Before-and-after object listings:
---------------
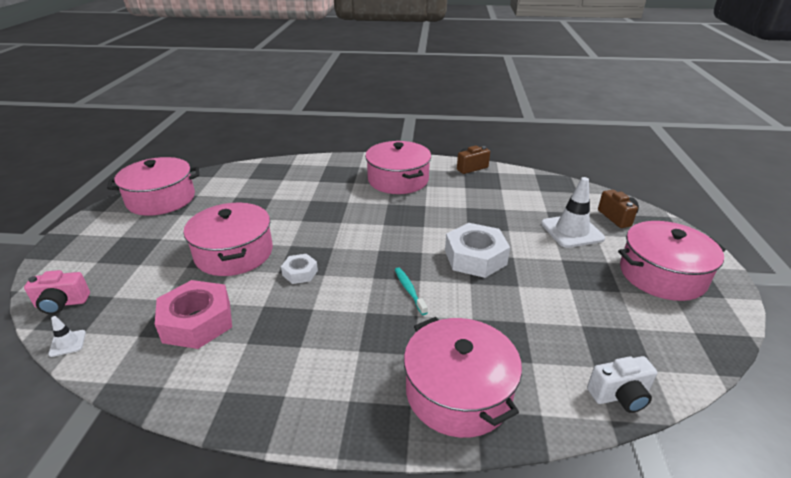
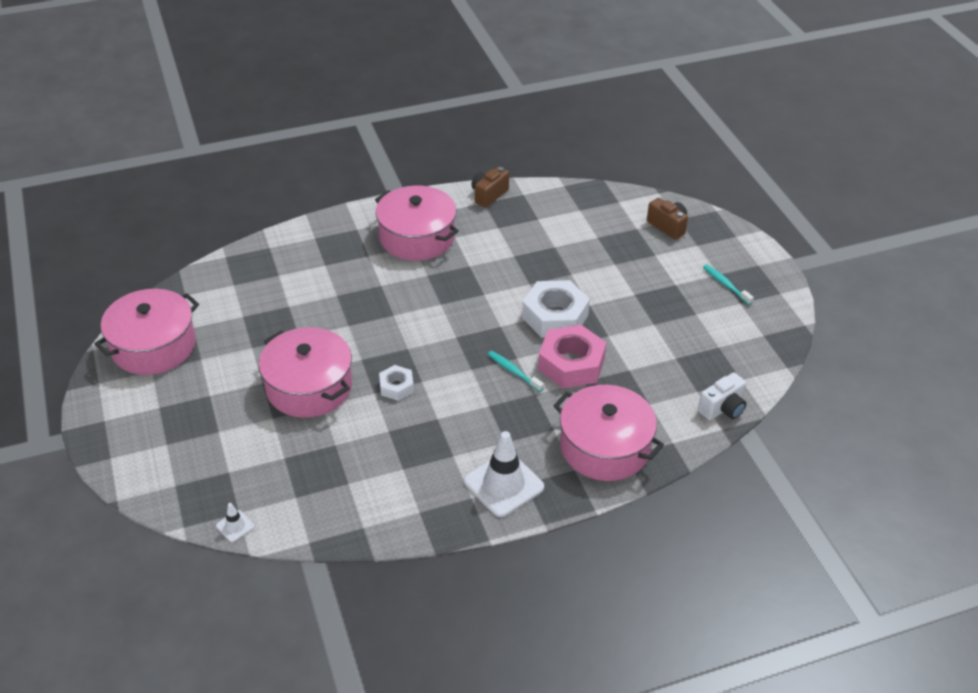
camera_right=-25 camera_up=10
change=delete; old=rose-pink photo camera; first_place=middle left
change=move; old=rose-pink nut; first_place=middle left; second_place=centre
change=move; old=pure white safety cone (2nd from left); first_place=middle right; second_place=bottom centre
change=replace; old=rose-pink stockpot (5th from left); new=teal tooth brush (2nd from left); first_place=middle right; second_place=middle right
---------------
- Activity -
Would you transcribe each of the entries exactly, skipping the pictures?

- Reply -
camera_right=-25 camera_up=10
change=delete; old=rose-pink photo camera; first_place=middle left
change=move; old=rose-pink nut; first_place=middle left; second_place=centre
change=move; old=pure white safety cone (2nd from left); first_place=middle right; second_place=bottom centre
change=replace; old=rose-pink stockpot (5th from left); new=teal tooth brush (2nd from left); first_place=middle right; second_place=middle right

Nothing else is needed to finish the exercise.